| Instructions to follow |
Exactly as written, give back every record below.

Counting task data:
■ ■ ■ ■ ■ ■ ■

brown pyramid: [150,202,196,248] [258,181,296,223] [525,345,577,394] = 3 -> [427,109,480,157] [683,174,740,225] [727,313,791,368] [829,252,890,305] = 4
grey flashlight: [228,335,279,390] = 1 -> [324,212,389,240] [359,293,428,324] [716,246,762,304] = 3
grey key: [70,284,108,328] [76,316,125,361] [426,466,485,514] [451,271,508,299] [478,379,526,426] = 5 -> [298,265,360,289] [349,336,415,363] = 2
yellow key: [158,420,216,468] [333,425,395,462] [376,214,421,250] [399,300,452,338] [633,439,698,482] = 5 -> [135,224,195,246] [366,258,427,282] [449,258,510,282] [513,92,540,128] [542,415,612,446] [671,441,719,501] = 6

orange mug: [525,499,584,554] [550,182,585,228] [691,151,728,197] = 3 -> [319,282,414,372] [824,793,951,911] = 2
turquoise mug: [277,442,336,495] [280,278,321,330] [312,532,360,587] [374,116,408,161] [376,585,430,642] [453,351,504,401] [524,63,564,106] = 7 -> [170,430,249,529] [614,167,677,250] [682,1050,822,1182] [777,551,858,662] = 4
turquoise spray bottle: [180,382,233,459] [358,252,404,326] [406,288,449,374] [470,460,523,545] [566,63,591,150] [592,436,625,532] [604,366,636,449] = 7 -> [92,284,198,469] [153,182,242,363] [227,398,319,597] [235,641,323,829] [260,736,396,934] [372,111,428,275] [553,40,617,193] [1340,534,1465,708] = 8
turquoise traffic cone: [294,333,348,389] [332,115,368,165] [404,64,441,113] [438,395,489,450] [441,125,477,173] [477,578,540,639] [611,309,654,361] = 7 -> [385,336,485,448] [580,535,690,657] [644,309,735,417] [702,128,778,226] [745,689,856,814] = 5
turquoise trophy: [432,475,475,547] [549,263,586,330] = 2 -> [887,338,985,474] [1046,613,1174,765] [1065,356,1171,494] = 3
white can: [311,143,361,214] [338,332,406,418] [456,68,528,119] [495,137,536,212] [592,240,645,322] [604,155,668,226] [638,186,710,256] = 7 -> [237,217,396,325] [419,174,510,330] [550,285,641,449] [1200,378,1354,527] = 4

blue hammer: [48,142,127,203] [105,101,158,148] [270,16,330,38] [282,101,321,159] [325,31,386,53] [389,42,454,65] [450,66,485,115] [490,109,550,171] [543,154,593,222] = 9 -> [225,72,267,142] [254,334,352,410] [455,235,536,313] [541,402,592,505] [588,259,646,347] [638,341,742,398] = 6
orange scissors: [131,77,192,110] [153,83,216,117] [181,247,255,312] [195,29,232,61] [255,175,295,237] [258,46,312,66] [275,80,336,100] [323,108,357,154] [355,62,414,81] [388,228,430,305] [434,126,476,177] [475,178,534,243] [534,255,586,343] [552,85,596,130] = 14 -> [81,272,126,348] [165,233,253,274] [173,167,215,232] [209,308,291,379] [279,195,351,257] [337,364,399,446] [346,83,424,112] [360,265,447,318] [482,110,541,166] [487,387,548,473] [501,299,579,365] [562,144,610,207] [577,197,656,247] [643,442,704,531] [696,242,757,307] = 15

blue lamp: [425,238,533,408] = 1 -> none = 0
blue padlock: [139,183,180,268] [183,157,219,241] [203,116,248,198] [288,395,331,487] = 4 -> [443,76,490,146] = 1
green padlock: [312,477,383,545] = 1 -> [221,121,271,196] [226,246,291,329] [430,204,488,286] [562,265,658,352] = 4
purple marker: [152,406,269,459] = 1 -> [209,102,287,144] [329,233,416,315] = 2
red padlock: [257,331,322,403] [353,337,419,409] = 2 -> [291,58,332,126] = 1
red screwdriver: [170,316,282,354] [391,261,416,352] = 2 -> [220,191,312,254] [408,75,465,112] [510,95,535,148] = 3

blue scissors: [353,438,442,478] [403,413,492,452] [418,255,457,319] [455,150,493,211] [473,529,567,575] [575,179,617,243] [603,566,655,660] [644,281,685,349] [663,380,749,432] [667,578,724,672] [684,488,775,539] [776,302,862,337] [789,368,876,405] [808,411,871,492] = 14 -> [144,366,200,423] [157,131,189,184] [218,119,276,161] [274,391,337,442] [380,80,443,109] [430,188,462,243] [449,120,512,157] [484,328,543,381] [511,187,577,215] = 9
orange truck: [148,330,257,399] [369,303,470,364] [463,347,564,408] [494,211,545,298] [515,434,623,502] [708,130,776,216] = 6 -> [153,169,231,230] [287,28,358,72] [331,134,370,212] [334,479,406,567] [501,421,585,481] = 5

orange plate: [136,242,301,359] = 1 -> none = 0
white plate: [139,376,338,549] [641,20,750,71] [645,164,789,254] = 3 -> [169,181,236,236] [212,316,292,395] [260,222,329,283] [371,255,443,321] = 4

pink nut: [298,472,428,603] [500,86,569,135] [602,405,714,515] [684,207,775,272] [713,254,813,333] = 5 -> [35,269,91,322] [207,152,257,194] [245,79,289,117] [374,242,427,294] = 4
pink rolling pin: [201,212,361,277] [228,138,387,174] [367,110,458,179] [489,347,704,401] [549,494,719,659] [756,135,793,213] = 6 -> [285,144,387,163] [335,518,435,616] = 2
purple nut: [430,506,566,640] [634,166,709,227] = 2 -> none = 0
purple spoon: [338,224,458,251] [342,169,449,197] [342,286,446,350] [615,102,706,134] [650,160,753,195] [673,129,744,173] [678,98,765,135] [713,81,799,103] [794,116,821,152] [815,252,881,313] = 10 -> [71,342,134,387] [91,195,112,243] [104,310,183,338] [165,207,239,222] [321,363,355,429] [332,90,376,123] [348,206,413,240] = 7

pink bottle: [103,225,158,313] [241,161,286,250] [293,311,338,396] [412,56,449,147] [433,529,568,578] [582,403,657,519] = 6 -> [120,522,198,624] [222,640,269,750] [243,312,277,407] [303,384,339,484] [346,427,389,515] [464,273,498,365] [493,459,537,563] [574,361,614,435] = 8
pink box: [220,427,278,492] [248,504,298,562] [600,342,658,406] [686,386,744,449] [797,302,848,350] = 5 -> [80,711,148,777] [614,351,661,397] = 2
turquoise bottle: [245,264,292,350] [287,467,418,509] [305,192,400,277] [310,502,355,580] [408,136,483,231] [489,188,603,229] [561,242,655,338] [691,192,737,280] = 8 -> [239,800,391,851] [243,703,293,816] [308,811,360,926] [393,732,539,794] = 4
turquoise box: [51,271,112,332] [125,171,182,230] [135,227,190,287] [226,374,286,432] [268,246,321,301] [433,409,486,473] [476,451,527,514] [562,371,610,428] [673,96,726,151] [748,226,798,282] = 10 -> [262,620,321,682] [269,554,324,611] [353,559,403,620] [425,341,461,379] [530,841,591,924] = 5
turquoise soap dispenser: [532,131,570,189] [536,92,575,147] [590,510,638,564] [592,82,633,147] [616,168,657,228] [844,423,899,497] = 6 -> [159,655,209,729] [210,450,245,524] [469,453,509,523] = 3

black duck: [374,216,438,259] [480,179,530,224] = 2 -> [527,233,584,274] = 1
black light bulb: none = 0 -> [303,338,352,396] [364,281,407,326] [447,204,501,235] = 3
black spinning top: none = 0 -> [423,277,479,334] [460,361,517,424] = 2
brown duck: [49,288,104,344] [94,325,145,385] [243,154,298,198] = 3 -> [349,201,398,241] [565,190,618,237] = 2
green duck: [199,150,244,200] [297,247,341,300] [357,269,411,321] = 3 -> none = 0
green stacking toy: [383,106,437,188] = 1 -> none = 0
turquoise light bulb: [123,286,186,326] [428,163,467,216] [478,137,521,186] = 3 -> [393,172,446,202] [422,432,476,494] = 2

■ ■ ■ ■ ■ ■ ■

| Your solution |
brown pyramid: [150,202,196,248] [258,181,296,223] [525,345,577,394] = 3 -> [427,109,480,157] [683,174,740,225] [727,313,791,368] [829,252,890,305] = 4
grey flashlight: [228,335,279,390] = 1 -> [324,212,389,240] [359,293,428,324] [716,246,762,304] = 3
grey key: [70,284,108,328] [76,316,125,361] [426,466,485,514] [451,271,508,299] [478,379,526,426] = 5 -> [298,265,360,289] [349,336,415,363] = 2
yellow key: [158,420,216,468] [333,425,395,462] [376,214,421,250] [399,300,452,338] [633,439,698,482] = 5 -> [135,224,195,246] [366,258,427,282] [449,258,510,282] [513,92,540,128] [542,415,612,446] [671,441,719,501] = 6

orange mug: [525,499,584,554] [550,182,585,228] [691,151,728,197] = 3 -> [319,282,414,372] [824,793,951,911] = 2
turquoise mug: [277,442,336,495] [280,278,321,330] [312,532,360,587] [374,116,408,161] [376,585,430,642] [453,351,504,401] [524,63,564,106] = 7 -> [170,430,249,529] [614,167,677,250] [682,1050,822,1182] [777,551,858,662] = 4
turquoise spray bottle: [180,382,233,459] [358,252,404,326] [406,288,449,374] [470,460,523,545] [566,63,591,150] [592,436,625,532] [604,366,636,449] = 7 -> [92,284,198,469] [153,182,242,363] [227,398,319,597] [235,641,323,829] [260,736,396,934] [372,111,428,275] [553,40,617,193] [1340,534,1465,708] = 8
turquoise traffic cone: [294,333,348,389] [332,115,368,165] [404,64,441,113] [438,395,489,450] [441,125,477,173] [477,578,540,639] [611,309,654,361] = 7 -> [385,336,485,448] [580,535,690,657] [644,309,735,417] [702,128,778,226] [745,689,856,814] = 5
turquoise trophy: [432,475,475,547] [549,263,586,330] = 2 -> [887,338,985,474] [1046,613,1174,765] [1065,356,1171,494] = 3
white can: [311,143,361,214] [338,332,406,418] [456,68,528,119] [495,137,536,212] [592,240,645,322] [604,155,668,226] [638,186,710,256] = 7 -> [237,217,396,325] [419,174,510,330] [550,285,641,449] [1200,378,1354,527] = 4

blue hammer: [48,142,127,203] [105,101,158,148] [270,16,330,38] [282,101,321,159] [325,31,386,53] [389,42,454,65] [450,66,485,115] [490,109,550,171] [543,154,593,222] = 9 -> [225,72,267,142] [254,334,352,410] [455,235,536,313] [541,402,592,505] [588,259,646,347] [638,341,742,398] = 6
orange scissors: [131,77,192,110] [153,83,216,117] [181,247,255,312] [195,29,232,61] [255,175,295,237] [258,46,312,66] [275,80,336,100] [323,108,357,154] [355,62,414,81] [388,228,430,305] [434,126,476,177] [475,178,534,243] [534,255,586,343] [552,85,596,130] = 14 -> [81,272,126,348] [165,233,253,274] [173,167,215,232] [209,308,291,379] [279,195,351,257] [337,364,399,446] [346,83,424,112] [360,265,447,318] [482,110,541,166] [487,387,548,473] [501,299,579,365] [562,144,610,207] [577,197,656,247] [643,442,704,531] [696,242,757,307] = 15

blue lamp: [425,238,533,408] = 1 -> none = 0
blue padlock: [139,183,180,268] [183,157,219,241] [203,116,248,198] [288,395,331,487] = 4 -> [443,76,490,146] = 1
green padlock: [312,477,383,545] = 1 -> [221,121,271,196] [226,246,291,329] [430,204,488,286] [562,265,658,352] = 4
purple marker: [152,406,269,459] = 1 -> [209,102,287,144] [329,233,416,315] = 2
red padlock: [257,331,322,403] [353,337,419,409] = 2 -> [291,58,332,126] = 1
red screwdriver: [170,316,282,354] [391,261,416,352] = 2 -> [220,191,312,254] [408,75,465,112] [510,95,535,148] = 3

blue scissors: [353,438,442,478] [403,413,492,452] [418,255,457,319] [455,150,493,211] [473,529,567,575] [575,179,617,243] [603,566,655,660] [644,281,685,349] [663,380,749,432] [667,578,724,672] [684,488,775,539] [776,302,862,337] [789,368,876,405] [808,411,871,492] = 14 -> [144,366,200,423] [157,131,189,184] [218,119,276,161] [274,391,337,442] [380,80,443,109] [430,188,462,243] [449,120,512,157] [484,328,543,381] [511,187,577,215] = 9
orange truck: [148,330,257,399] [369,303,470,364] [463,347,564,408] [494,211,545,298] [515,434,623,502] [708,130,776,216] = 6 -> [153,169,231,230] [287,28,358,72] [331,134,370,212] [334,479,406,567] [501,421,585,481] = 5

orange plate: [136,242,301,359] = 1 -> none = 0
white plate: [139,376,338,549] [641,20,750,71] [645,164,789,254] = 3 -> [169,181,236,236] [212,316,292,395] [260,222,329,283] [371,255,443,321] = 4

pink nut: [298,472,428,603] [500,86,569,135] [602,405,714,515] [684,207,775,272] [713,254,813,333] = 5 -> [35,269,91,322] [207,152,257,194] [245,79,289,117] [374,242,427,294] = 4
pink rolling pin: [201,212,361,277] [228,138,387,174] [367,110,458,179] [489,347,704,401] [549,494,719,659] [756,135,793,213] = 6 -> [285,144,387,163] [335,518,435,616] = 2
purple nut: [430,506,566,640] [634,166,709,227] = 2 -> none = 0
purple spoon: [338,224,458,251] [342,169,449,197] [342,286,446,350] [615,102,706,134] [650,160,753,195] [673,129,744,173] [678,98,765,135] [713,81,799,103] [794,116,821,152] [815,252,881,313] = 10 -> [71,342,134,387] [91,195,112,243] [104,310,183,338] [165,207,239,222] [321,363,355,429] [332,90,376,123] [348,206,413,240] = 7

pink bottle: [103,225,158,313] [241,161,286,250] [293,311,338,396] [412,56,449,147] [433,529,568,578] [582,403,657,519] = 6 -> [120,522,198,624] [222,640,269,750] [243,312,277,407] [303,384,339,484] [346,427,389,515] [464,273,498,365] [493,459,537,563] [574,361,614,435] = 8
pink box: [220,427,278,492] [248,504,298,562] [600,342,658,406] [686,386,744,449] [797,302,848,350] = 5 -> [80,711,148,777] [614,351,661,397] = 2
turquoise bottle: [245,264,292,350] [287,467,418,509] [305,192,400,277] [310,502,355,580] [408,136,483,231] [489,188,603,229] [561,242,655,338] [691,192,737,280] = 8 -> [239,800,391,851] [243,703,293,816] [308,811,360,926] [393,732,539,794] = 4
turquoise box: [51,271,112,332] [125,171,182,230] [135,227,190,287] [226,374,286,432] [268,246,321,301] [433,409,486,473] [476,451,527,514] [562,371,610,428] [673,96,726,151] [748,226,798,282] = 10 -> [262,620,321,682] [269,554,324,611] [353,559,403,620] [425,341,461,379] [530,841,591,924] = 5
turquoise soap dispenser: [532,131,570,189] [536,92,575,147] [590,510,638,564] [592,82,633,147] [616,168,657,228] [844,423,899,497] = 6 -> [159,655,209,729] [210,450,245,524] [469,453,509,523] = 3

black duck: [374,216,438,259] [480,179,530,224] = 2 -> [527,233,584,274] = 1
black light bulb: none = 0 -> [303,338,352,396] [364,281,407,326] [447,204,501,235] = 3
black spinning top: none = 0 -> [423,277,479,334] [460,361,517,424] = 2
brown duck: [49,288,104,344] [94,325,145,385] [243,154,298,198] = 3 -> [349,201,398,241] [565,190,618,237] = 2
green duck: [199,150,244,200] [297,247,341,300] [357,269,411,321] = 3 -> none = 0
green stacking toy: [383,106,437,188] = 1 -> none = 0
turquoise light bulb: [123,286,186,326] [428,163,467,216] [478,137,521,186] = 3 -> [393,172,446,202] [422,432,476,494] = 2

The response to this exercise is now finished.